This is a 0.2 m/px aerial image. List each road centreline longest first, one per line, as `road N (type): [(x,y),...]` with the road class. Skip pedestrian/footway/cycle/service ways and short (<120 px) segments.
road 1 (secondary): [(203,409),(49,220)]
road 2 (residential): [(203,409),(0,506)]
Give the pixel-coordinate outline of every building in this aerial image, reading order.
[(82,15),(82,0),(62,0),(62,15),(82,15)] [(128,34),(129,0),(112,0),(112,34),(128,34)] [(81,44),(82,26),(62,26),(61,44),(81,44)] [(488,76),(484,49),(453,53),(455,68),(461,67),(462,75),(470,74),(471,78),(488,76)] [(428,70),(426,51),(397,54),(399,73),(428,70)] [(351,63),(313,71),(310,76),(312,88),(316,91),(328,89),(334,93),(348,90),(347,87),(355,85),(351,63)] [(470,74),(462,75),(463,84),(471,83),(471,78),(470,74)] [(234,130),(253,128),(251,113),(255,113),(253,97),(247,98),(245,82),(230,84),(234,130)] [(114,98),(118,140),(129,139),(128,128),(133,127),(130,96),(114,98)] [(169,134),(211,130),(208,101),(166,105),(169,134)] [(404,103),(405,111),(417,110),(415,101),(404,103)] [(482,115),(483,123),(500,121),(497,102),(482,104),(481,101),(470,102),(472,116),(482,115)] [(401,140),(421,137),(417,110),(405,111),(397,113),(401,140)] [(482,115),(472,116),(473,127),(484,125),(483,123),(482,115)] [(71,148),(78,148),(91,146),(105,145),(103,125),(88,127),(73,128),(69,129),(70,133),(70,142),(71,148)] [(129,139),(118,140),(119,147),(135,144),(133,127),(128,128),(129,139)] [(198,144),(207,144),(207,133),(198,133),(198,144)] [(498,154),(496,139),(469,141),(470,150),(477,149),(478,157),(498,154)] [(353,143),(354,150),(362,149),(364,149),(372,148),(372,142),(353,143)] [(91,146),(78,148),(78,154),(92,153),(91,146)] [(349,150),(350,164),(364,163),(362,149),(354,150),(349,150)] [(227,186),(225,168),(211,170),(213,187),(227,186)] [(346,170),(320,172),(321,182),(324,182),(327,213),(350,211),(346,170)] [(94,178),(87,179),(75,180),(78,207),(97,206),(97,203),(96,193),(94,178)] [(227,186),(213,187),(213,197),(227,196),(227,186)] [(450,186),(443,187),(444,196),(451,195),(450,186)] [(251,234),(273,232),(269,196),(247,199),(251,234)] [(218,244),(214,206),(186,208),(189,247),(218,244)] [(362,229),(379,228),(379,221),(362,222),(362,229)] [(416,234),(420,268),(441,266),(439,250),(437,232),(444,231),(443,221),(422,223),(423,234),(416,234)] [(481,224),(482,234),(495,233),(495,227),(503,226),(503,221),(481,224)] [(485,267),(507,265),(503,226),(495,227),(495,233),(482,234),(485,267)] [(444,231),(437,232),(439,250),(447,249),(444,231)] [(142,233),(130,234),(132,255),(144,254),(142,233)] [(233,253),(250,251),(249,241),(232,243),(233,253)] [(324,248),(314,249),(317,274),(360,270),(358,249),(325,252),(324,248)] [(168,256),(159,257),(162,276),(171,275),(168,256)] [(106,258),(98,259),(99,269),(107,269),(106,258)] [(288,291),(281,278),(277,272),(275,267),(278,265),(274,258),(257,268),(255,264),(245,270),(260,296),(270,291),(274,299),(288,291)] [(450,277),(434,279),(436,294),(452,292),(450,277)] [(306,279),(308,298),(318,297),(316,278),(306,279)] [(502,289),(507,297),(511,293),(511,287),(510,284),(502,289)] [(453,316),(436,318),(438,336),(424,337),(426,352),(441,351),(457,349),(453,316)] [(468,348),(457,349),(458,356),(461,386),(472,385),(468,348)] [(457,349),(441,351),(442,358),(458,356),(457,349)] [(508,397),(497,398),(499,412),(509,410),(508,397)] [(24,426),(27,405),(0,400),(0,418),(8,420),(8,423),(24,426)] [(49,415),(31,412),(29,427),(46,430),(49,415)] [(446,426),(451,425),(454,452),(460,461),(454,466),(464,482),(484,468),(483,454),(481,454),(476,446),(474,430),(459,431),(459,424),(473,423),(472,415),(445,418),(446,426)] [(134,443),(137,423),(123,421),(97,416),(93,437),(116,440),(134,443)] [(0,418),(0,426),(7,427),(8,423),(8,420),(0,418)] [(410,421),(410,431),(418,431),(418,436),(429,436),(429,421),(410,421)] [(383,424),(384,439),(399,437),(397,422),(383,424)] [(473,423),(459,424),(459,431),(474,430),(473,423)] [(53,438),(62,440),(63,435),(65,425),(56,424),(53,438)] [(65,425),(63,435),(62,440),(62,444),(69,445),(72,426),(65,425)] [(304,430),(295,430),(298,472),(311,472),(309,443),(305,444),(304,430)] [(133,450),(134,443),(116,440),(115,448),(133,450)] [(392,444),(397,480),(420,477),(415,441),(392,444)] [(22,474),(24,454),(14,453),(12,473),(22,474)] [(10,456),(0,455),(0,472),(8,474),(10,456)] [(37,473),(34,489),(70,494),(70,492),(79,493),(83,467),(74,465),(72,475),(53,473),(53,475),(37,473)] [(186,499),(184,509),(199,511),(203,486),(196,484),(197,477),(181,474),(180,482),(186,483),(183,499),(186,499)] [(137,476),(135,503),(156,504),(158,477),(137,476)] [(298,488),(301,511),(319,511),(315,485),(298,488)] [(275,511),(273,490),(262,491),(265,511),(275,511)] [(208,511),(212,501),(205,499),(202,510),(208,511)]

STATED EXERCISE —
Pull out every line above that contains the string "road". Case counts.

ANSWER TO THIS PROBLEM —
This is a 0.2 m/px aerial image. List each road centreline longest first, one per line, as `road N (type): [(x,y),...]` with the road class. Skip pedestrian/footway/cycle/service ways and short (<120 px) segments.
road 1 (secondary): [(203,409),(49,220)]
road 2 (residential): [(203,409),(0,506)]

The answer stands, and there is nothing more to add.